[DATASET EXTRACT Boundary: Start]
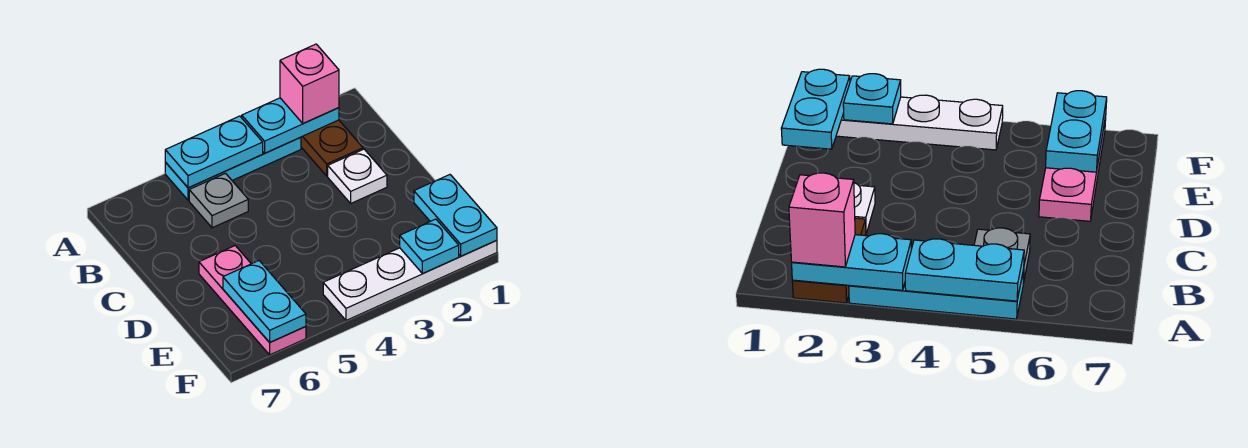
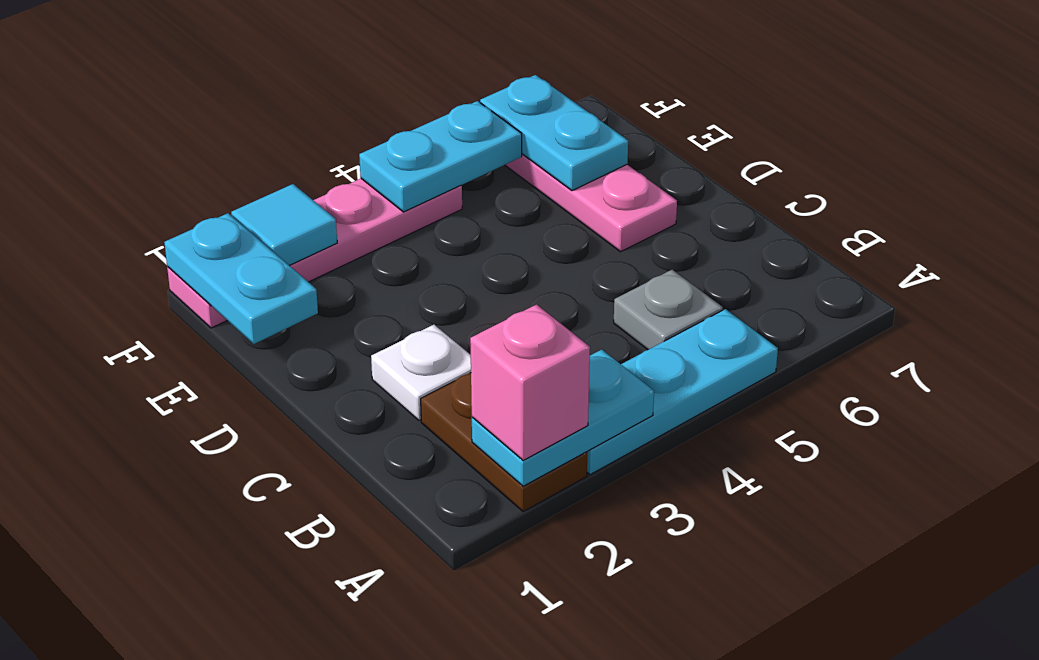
cyan plate A4:A5 level 2 -> cyan plate F4:F5 level 2
white plate F1:F4 level 1 -> pink plate F1:F4 level 1
cyan plate F2 level 2 -> cyan tile F2 level 2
[DATASET EXTRACT Boundary: End]
- _WHAT YOU SHOULD DO_: Count each line of the listing above that holds the string "cyan", and state that count without anything added.

- _SOLUTION TO THE EXERCISE_: 2